*What you have to do*
Pictures are to be left out; every line from the one with "black house [584,255,665,329]" through the end of the data must be transcribed exactly.

+---+

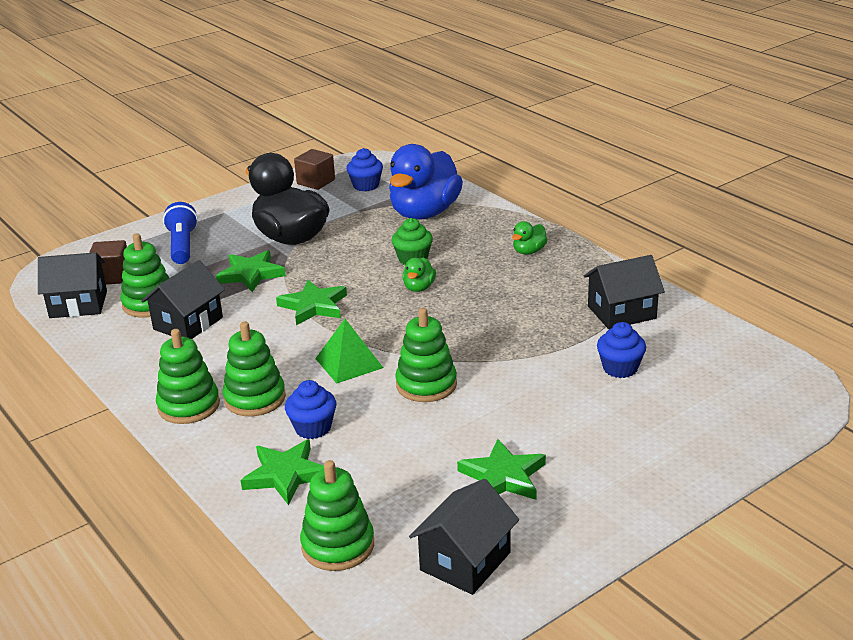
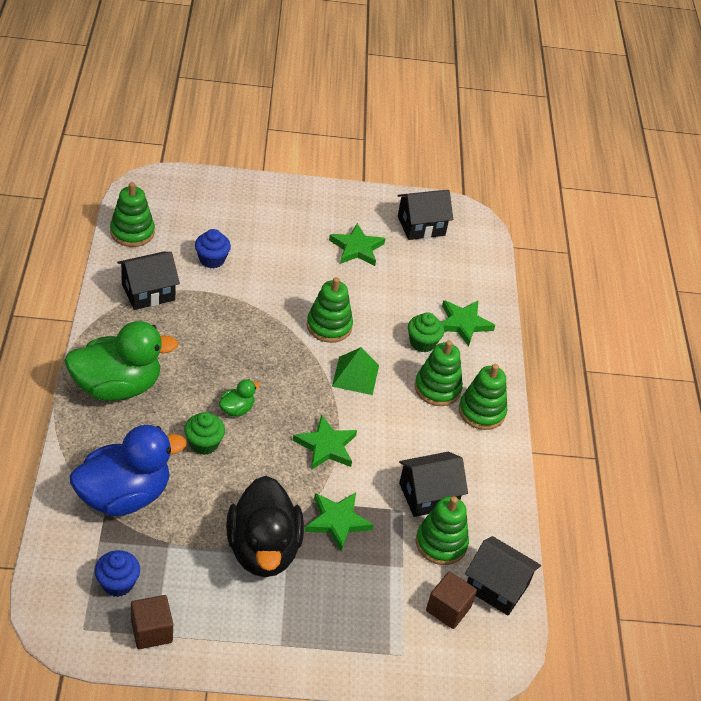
camera: 150 degrees left, 15 degrees up
blue flashlight [163,202,198,264] -> none
blue cupcake [285,380,337,439] -> green cupcake [408,312,444,352]
green stacking toy [300,460,374,571] -> green stacking toy moved to [110,182,155,247]
green duck [512,221,548,255] -> green duck [65,321,178,401], size x2.35
black house [584,255,665,329] -> black house turned 45 degrees counterclockwise [117,252,180,310]

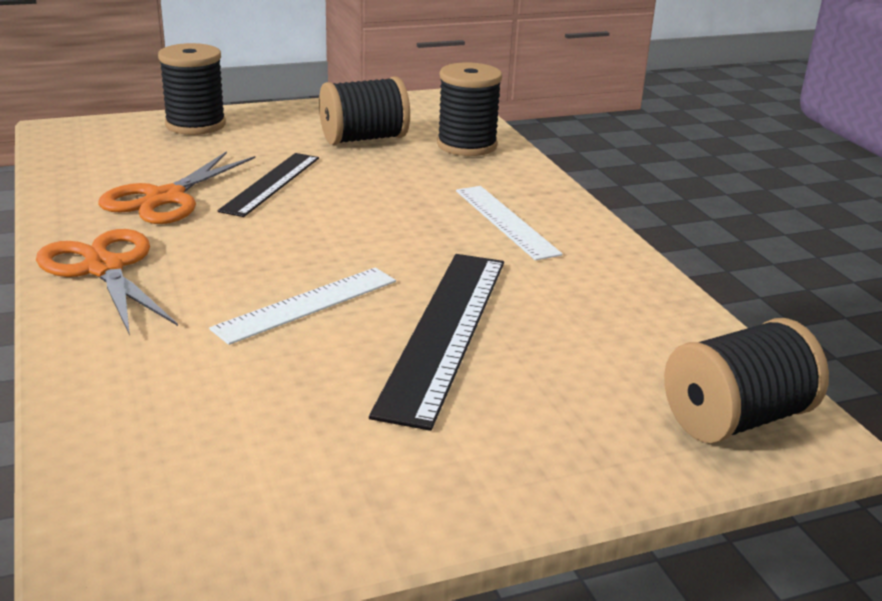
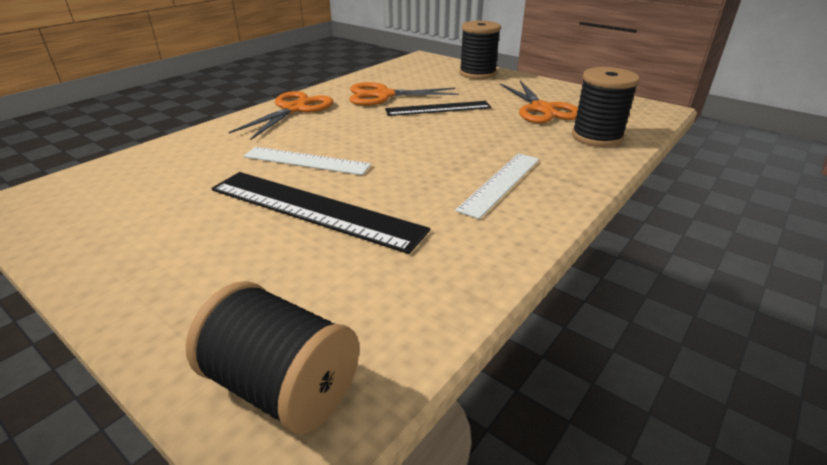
camera: 60 degrees right, 5 degrees up
black spool [319,76,410,145] -> orange scissors [500,81,578,123]
black ruler [369,254,504,431] -> black ruler turned 45 degrees clockwise [211,172,430,254]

+---+

*Problem solution*
black house [584,255,665,329] -> black house turned 45 degrees counterclockwise [117,252,180,310]

camera: 60 degrees right, 5 degrees up
black spool [319,76,410,145] -> orange scissors [500,81,578,123]
black ruler [369,254,504,431] -> black ruler turned 45 degrees clockwise [211,172,430,254]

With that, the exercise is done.